▸ Task to complete:
Repeat exactly, and only, the lines below starting at the line that contains "S1: switch (GND, U1/P1.1)" and ending at the line that contains "R9: 2k (EN_N, STAT) -> 1.5k (EN_N, STAT)", inclusive of both.

▸ Data supplied:

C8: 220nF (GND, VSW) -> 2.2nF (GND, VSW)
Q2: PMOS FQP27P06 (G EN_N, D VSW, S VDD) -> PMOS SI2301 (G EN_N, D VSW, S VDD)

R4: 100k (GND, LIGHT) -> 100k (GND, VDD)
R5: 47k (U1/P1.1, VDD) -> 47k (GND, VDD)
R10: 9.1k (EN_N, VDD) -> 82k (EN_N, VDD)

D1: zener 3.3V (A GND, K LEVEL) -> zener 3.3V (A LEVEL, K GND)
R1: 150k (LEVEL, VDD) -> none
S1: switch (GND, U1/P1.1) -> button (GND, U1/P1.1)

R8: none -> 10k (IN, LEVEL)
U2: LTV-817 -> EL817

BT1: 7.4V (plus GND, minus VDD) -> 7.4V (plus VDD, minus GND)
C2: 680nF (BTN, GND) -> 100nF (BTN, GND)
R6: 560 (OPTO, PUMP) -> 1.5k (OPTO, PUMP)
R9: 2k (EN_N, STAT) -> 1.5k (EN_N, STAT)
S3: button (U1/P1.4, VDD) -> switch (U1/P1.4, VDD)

▸ Task answer:
S1: switch (GND, U1/P1.1) -> button (GND, U1/P1.1)

R8: none -> 10k (IN, LEVEL)
U2: LTV-817 -> EL817

BT1: 7.4V (plus GND, minus VDD) -> 7.4V (plus VDD, minus GND)
C2: 680nF (BTN, GND) -> 100nF (BTN, GND)
R6: 560 (OPTO, PUMP) -> 1.5k (OPTO, PUMP)
R9: 2k (EN_N, STAT) -> 1.5k (EN_N, STAT)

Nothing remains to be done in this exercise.